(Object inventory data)
────────────────

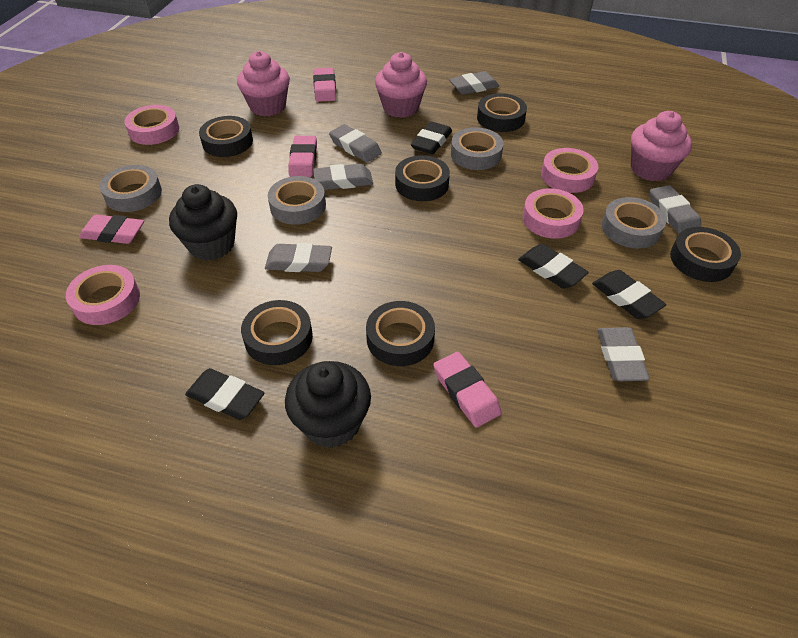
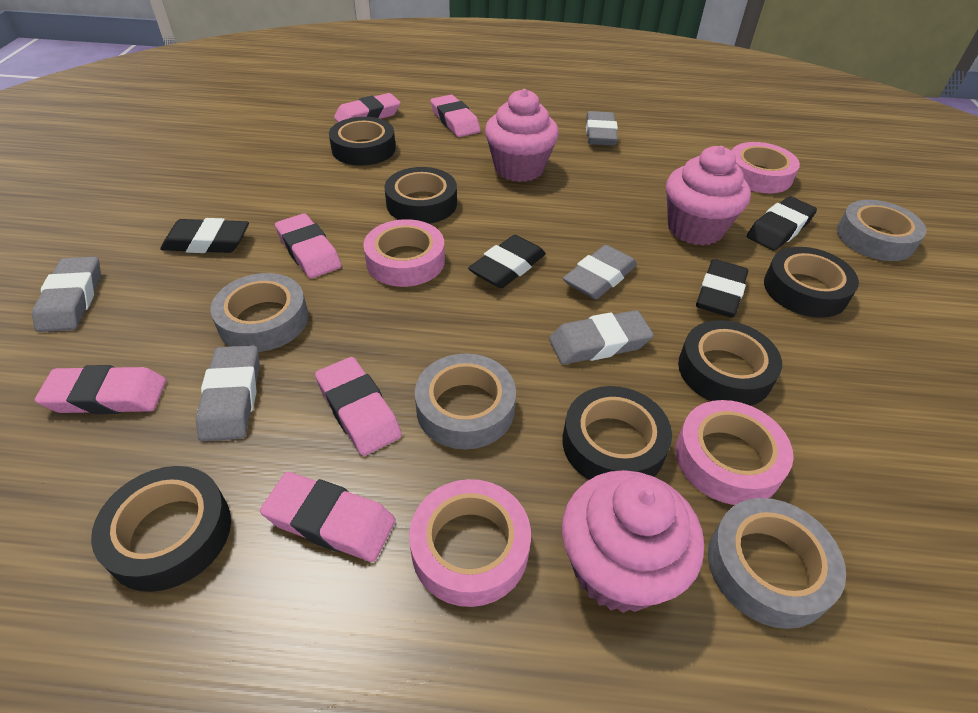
black cupcake: 2 -> 0
grey eraser: 6 -> 5
pink eraser: 4 -> 6

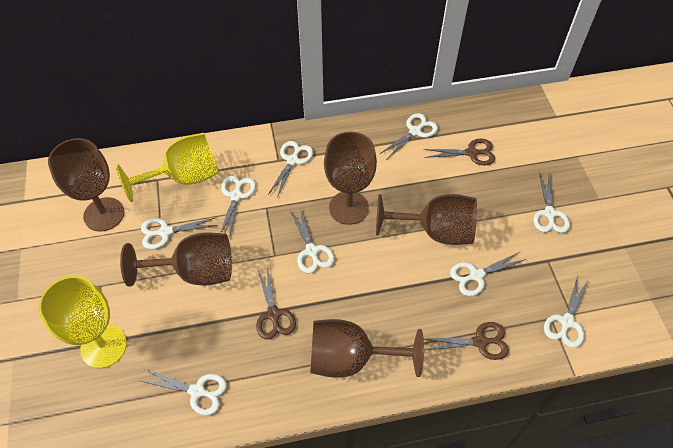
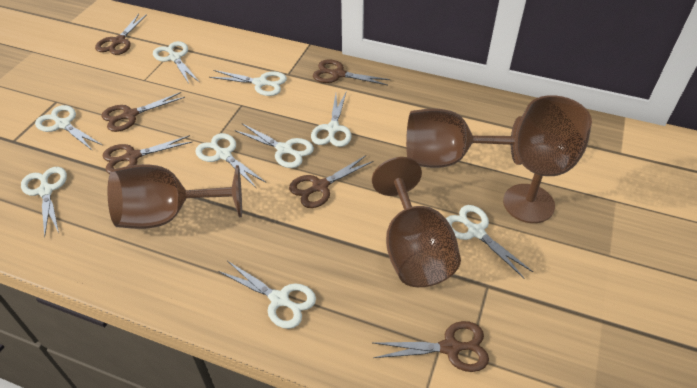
brown goblet: 5 -> 4
brown scissors: 3 -> 6
yellow goblet: 2 -> 0

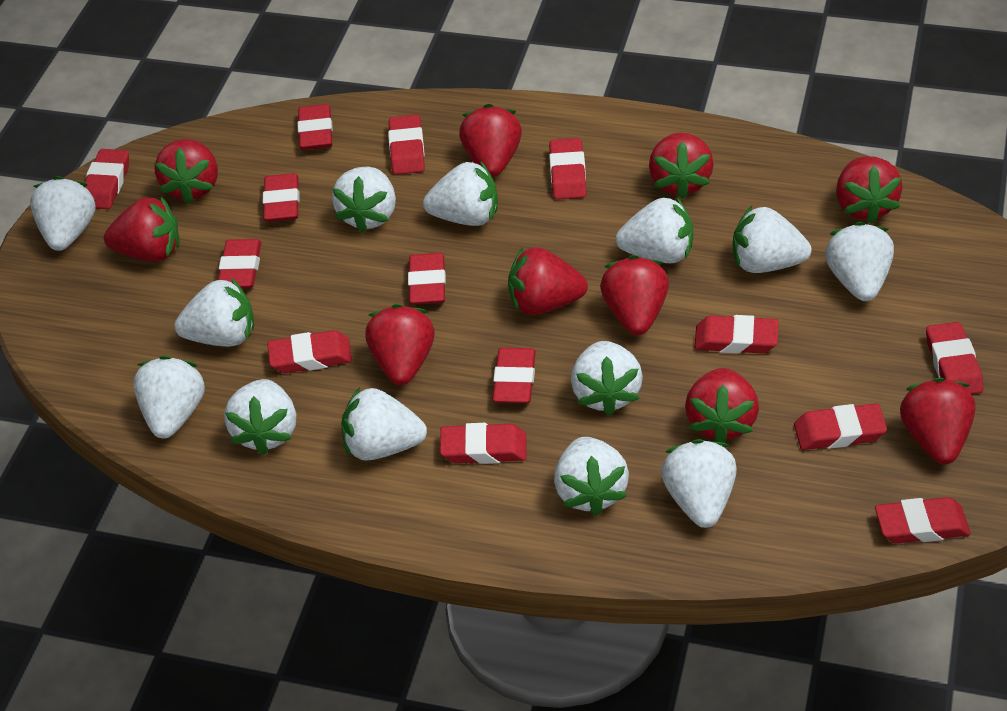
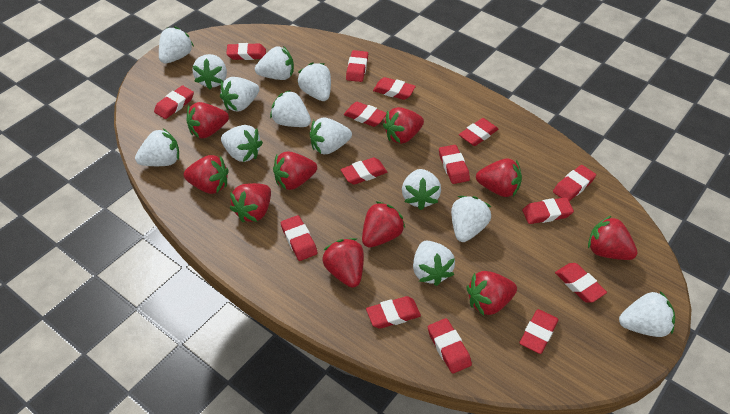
red eraser: 14 -> 15

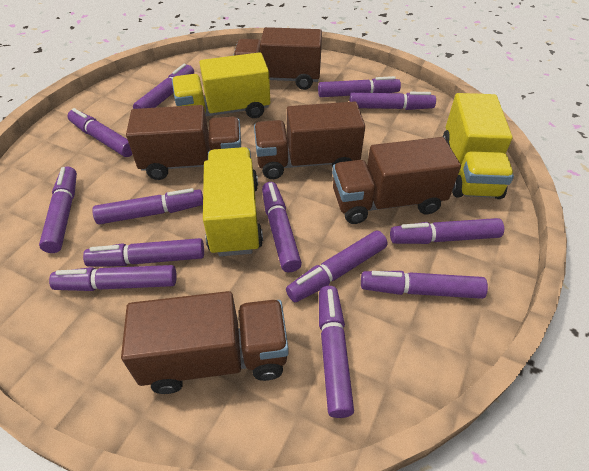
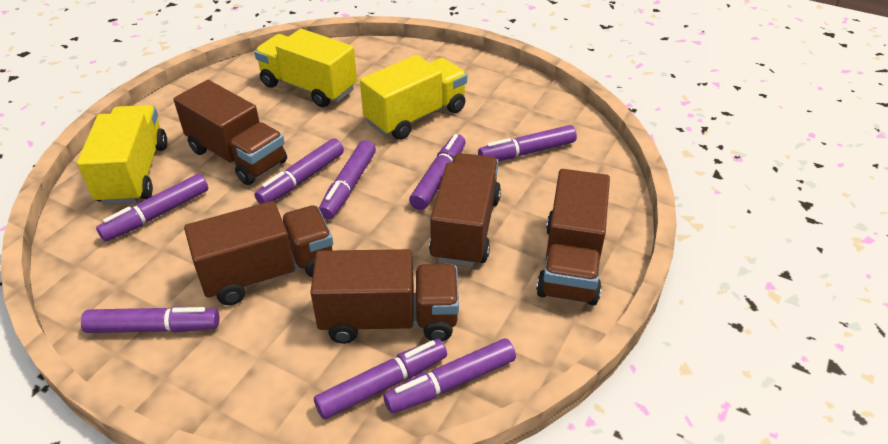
purple marker: 13 -> 8

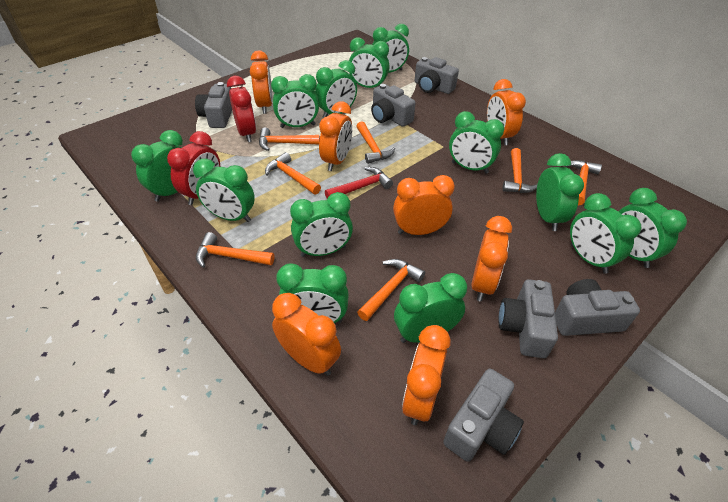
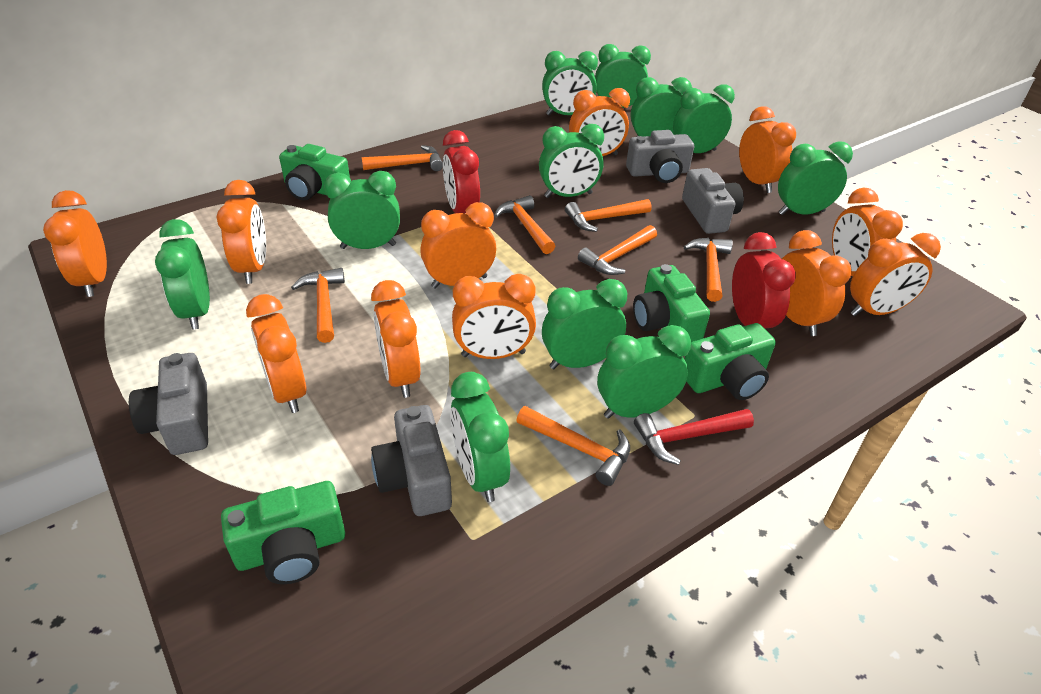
green camera: 0 -> 4
green clock: 13 -> 11
grey camera: 6 -> 4
orange clock: 7 -> 11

────────────────

Could the data above be repeated exactly, with every picture dropped?

**Answer to the exercise:**
black cupcake: 2 -> 0
grey eraser: 6 -> 5
pink eraser: 4 -> 6

brown goblet: 5 -> 4
brown scissors: 3 -> 6
yellow goblet: 2 -> 0

red eraser: 14 -> 15

purple marker: 13 -> 8

green camera: 0 -> 4
green clock: 13 -> 11
grey camera: 6 -> 4
orange clock: 7 -> 11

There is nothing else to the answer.